• WORK INSTRUCTIONS
Give back exactly the line containing "D3: diode (A" together with all the lines after it, ending at the final line below.

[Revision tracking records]
----

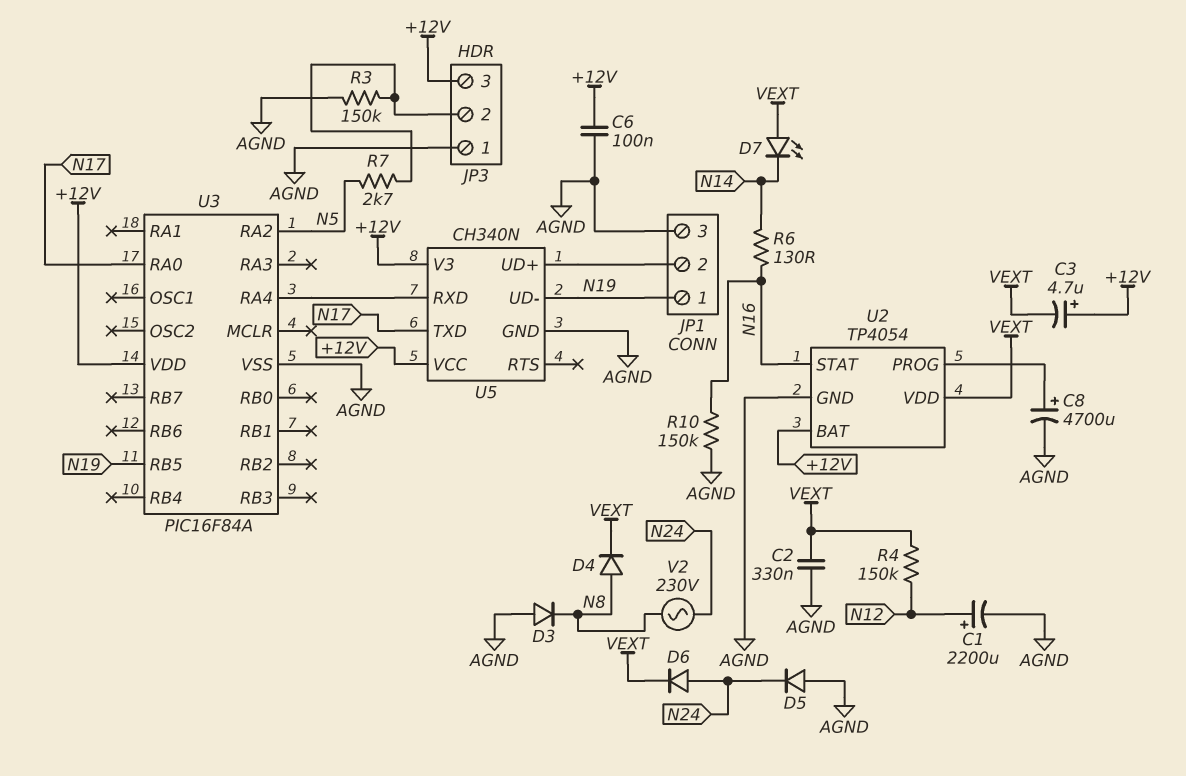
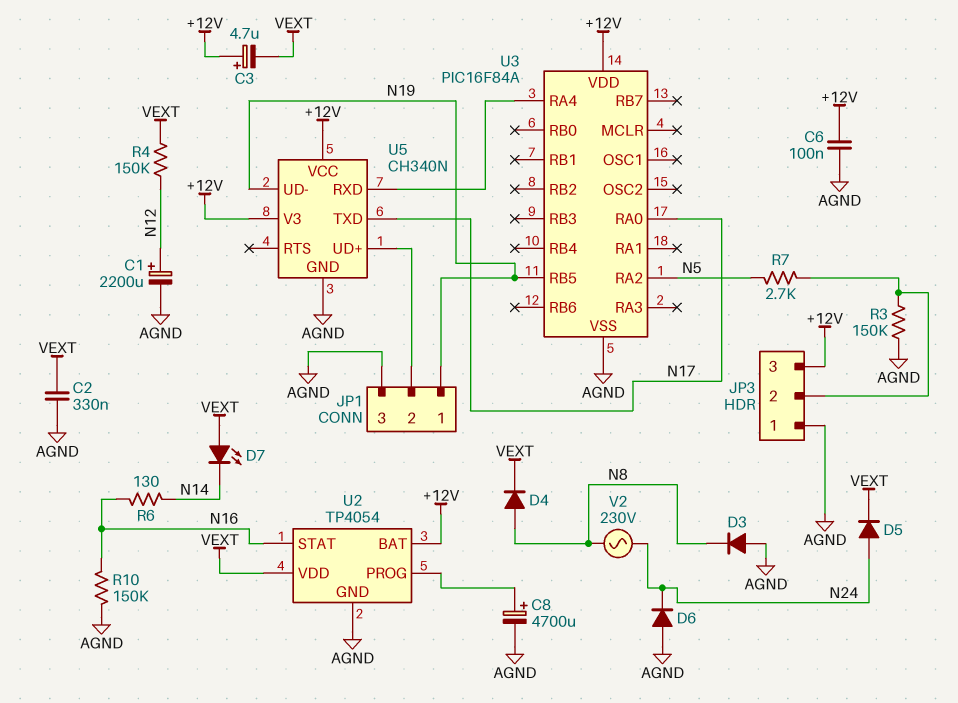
D5: diode (A AGND, K N24) -> diode (A N24, K VEXT)
D6: diode (A N24, K VEXT) -> diode (A AGND, K N24)

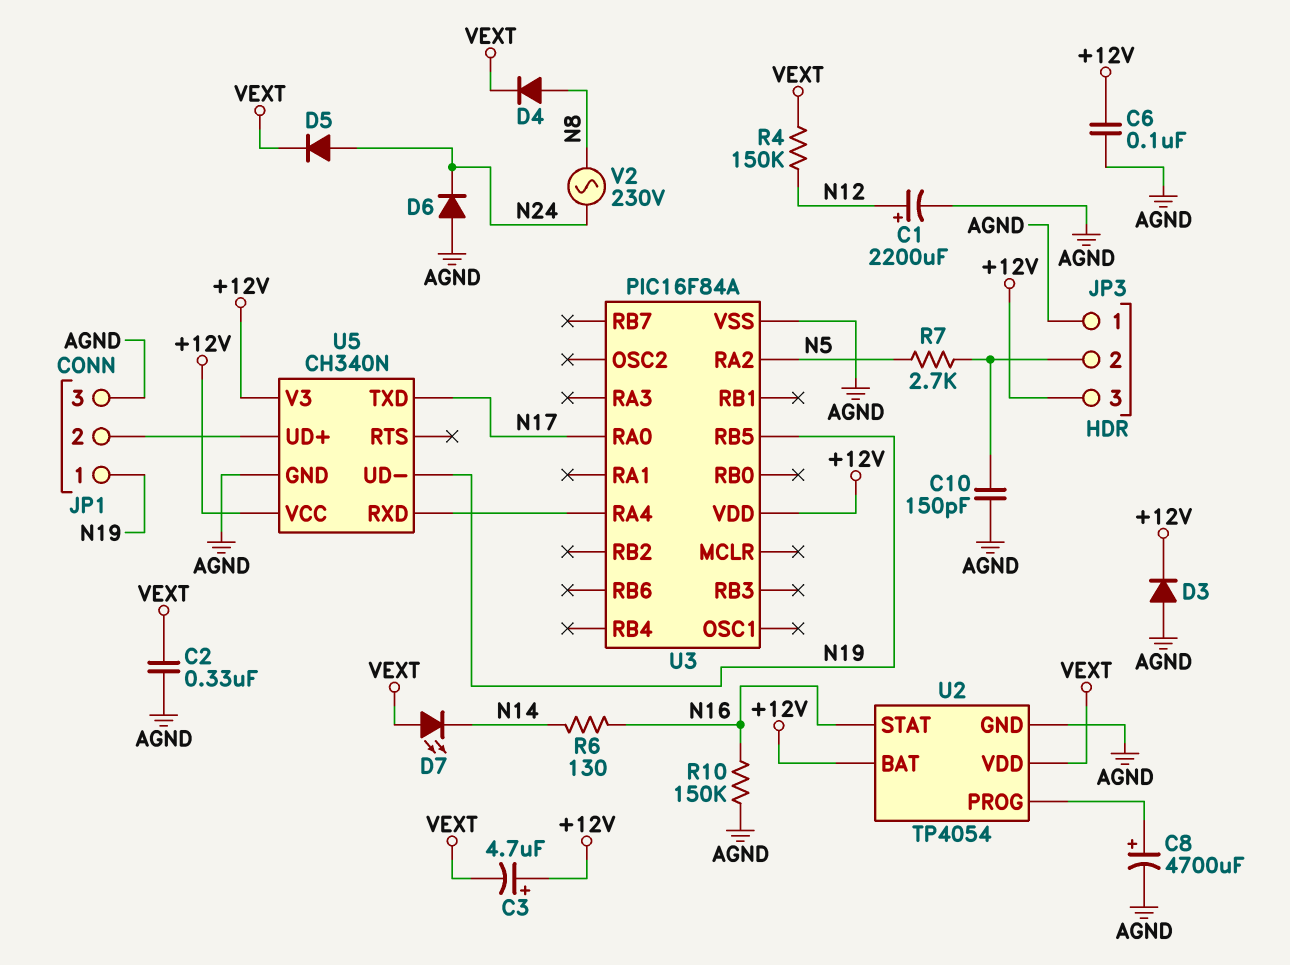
C10: none -> 150pF (AGND, JP3/2)
D3: diode (A AGND, K N8) -> diode (A AGND, K +12V)
R3: 150k (AGND, JP3/2) -> none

----

• EXERCISE OUTPUT
D3: diode (A AGND, K N8) -> diode (A AGND, K +12V)
R3: 150k (AGND, JP3/2) -> none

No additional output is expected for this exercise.